### Task description:
Each line from the one containing "RELAY pin IN1: D4 -> D1" to the end of the entries below is to be set down exactly; the pictures are not.

### Records to process:
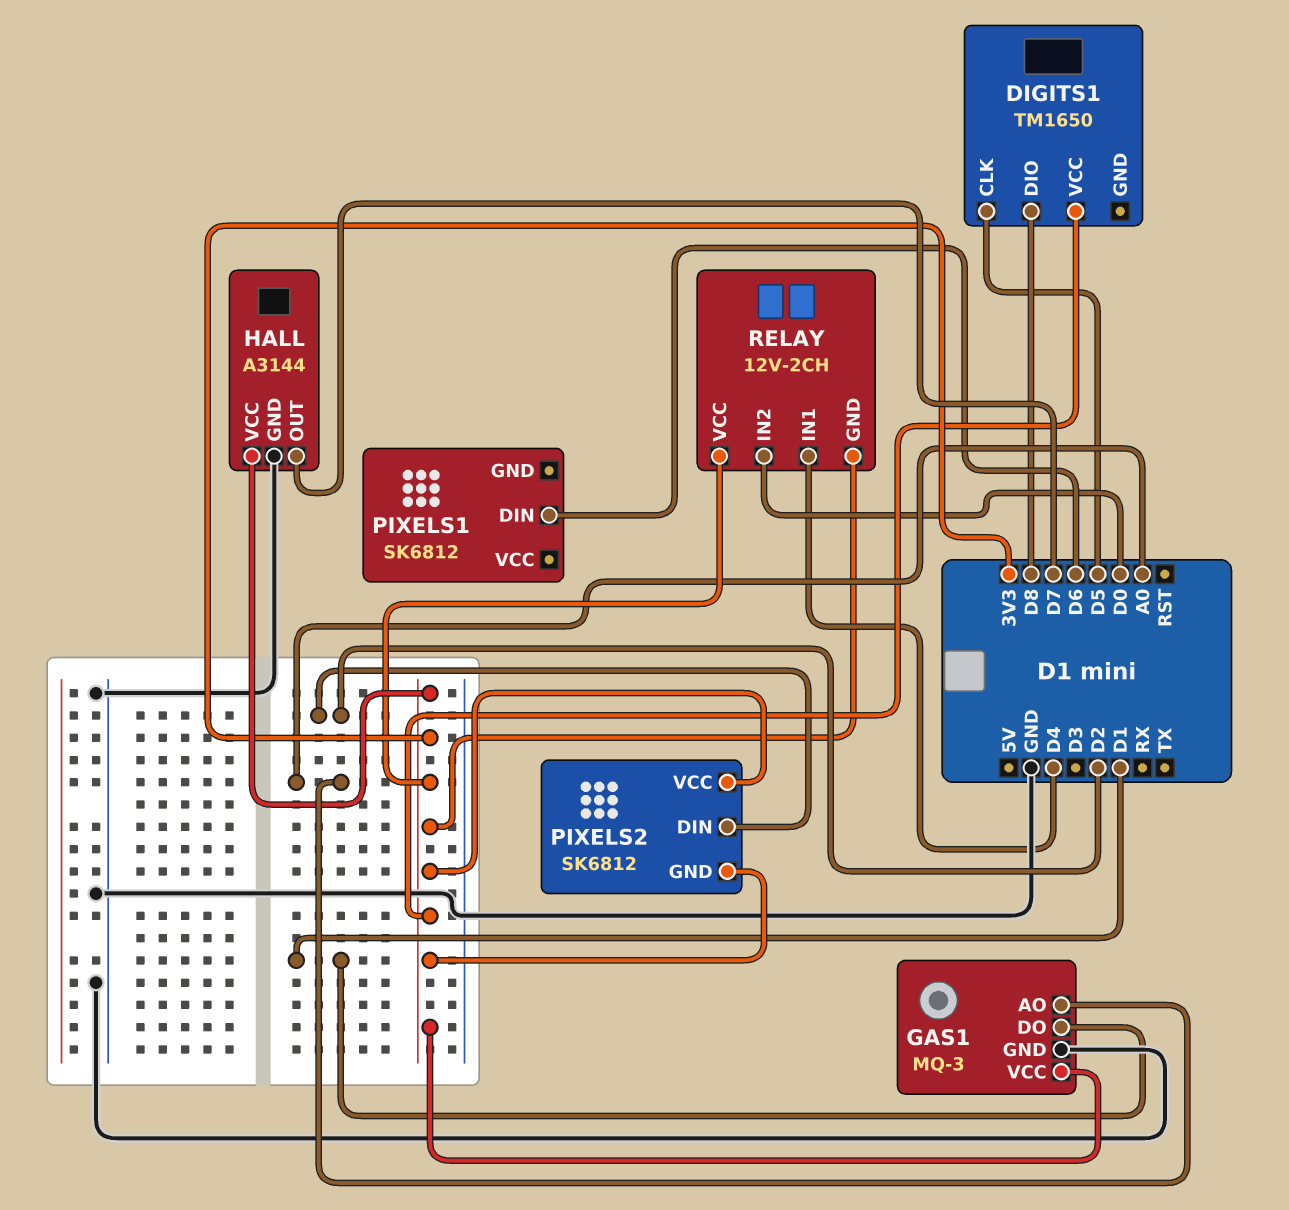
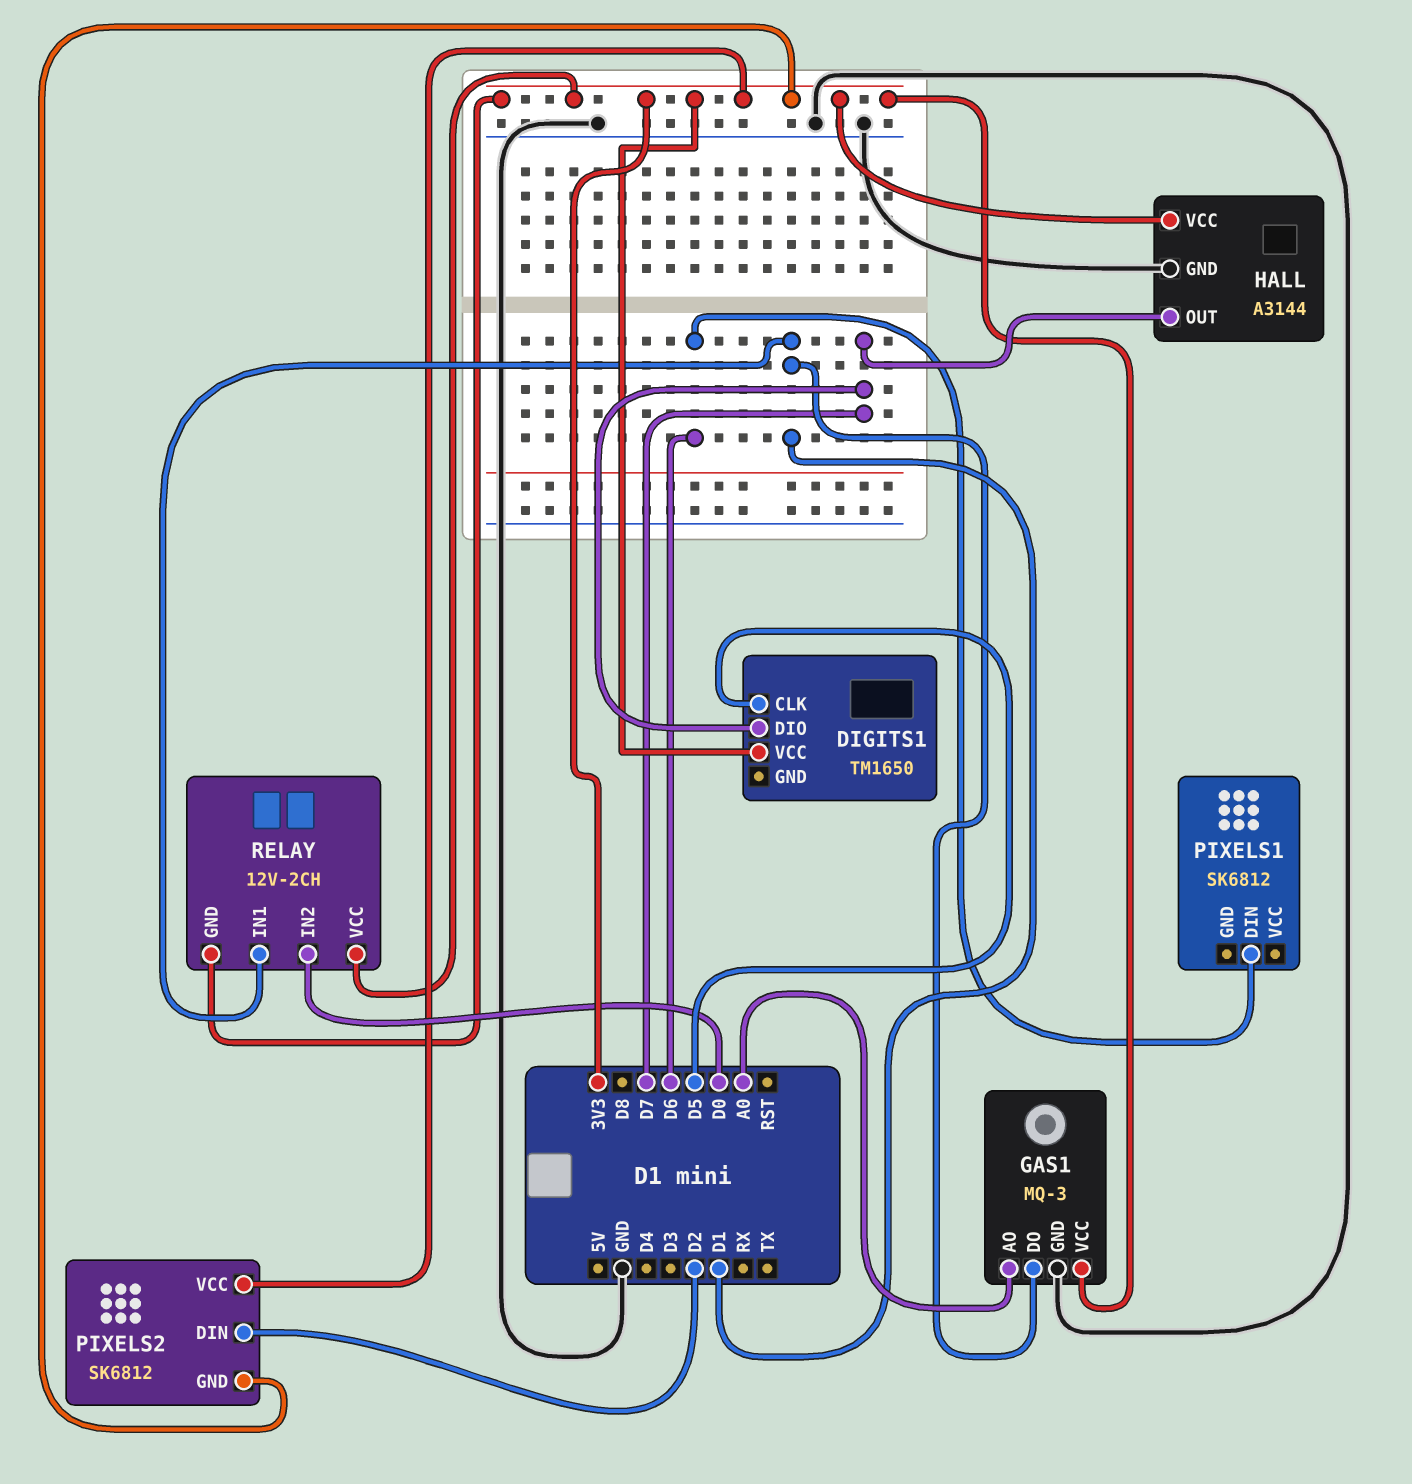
DIGITS1 pin DIO: D8 -> D7
RELAY pin IN1: D4 -> D1

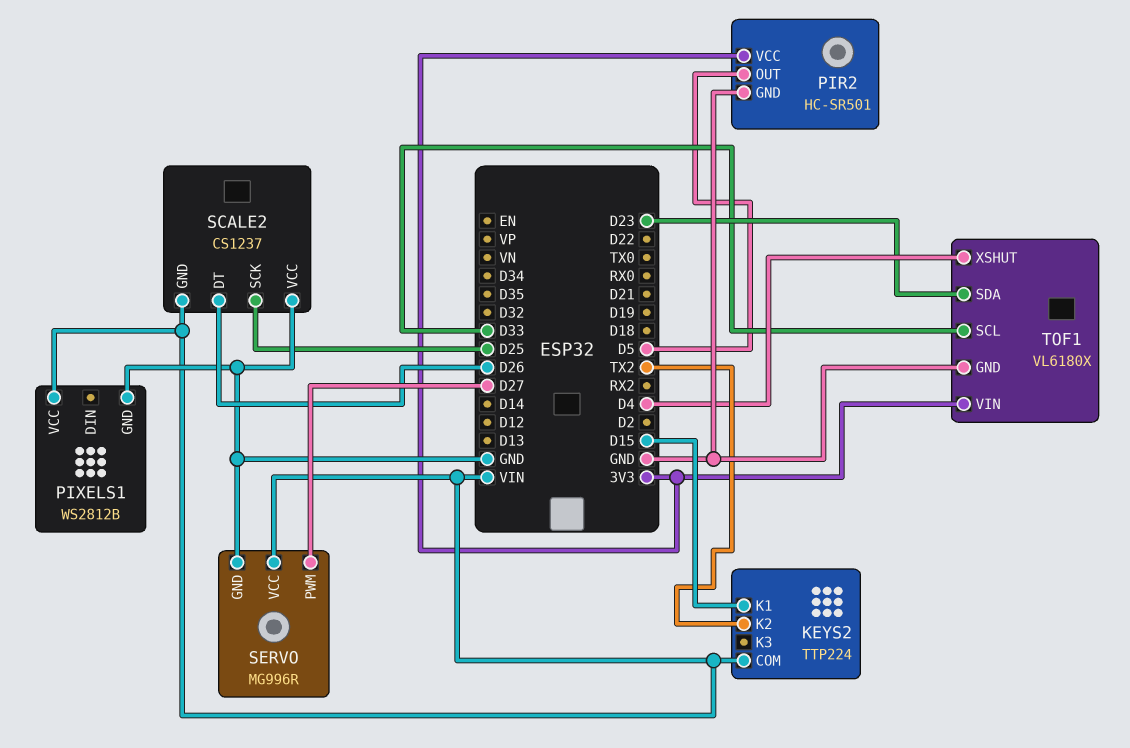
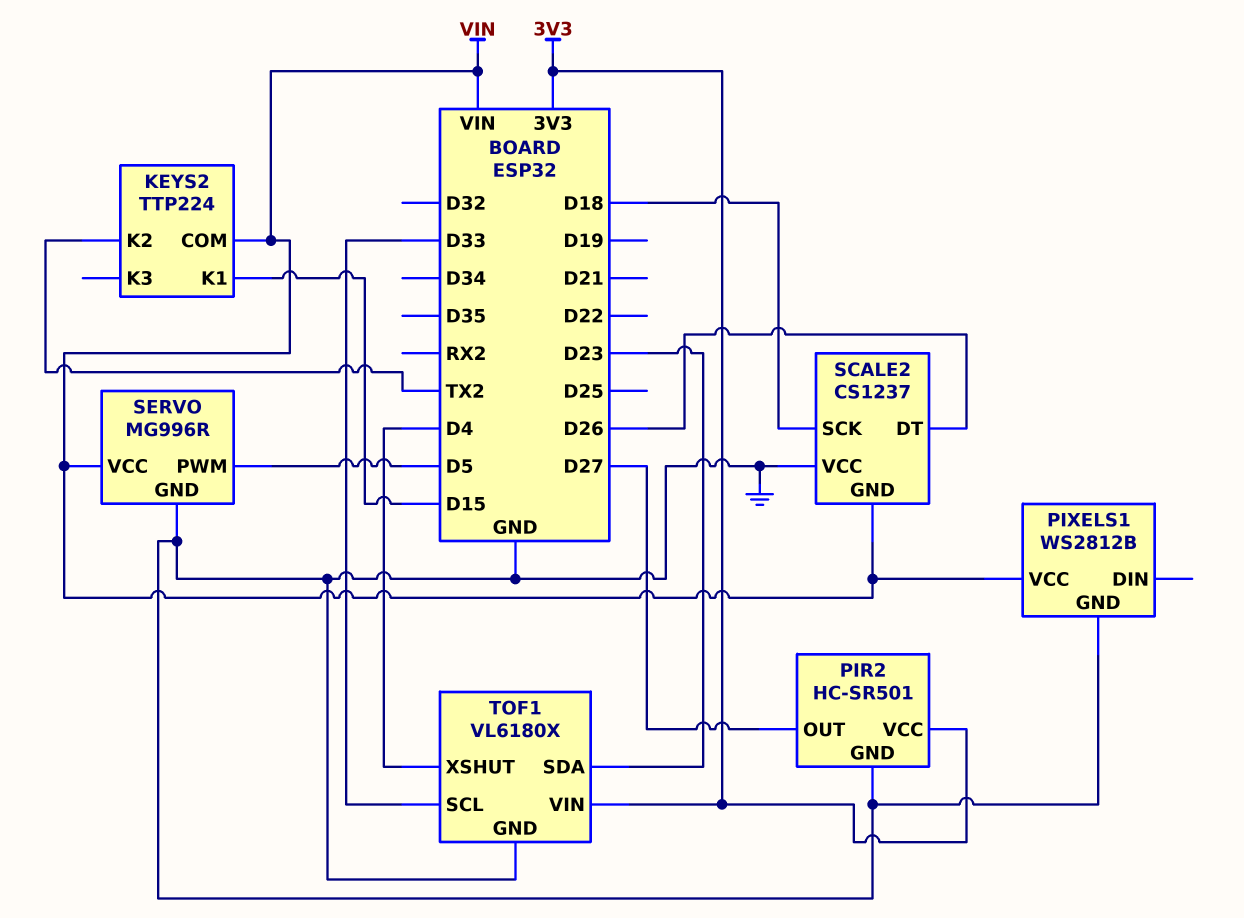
PIR2 pin OUT: D5 -> D27
SCALE2 pin SCK: D25 -> D18
SERVO pin PWM: D27 -> D5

### Completed exercise:
RELAY pin IN1: D4 -> D1

PIR2 pin OUT: D5 -> D27
SCALE2 pin SCK: D25 -> D18
SERVO pin PWM: D27 -> D5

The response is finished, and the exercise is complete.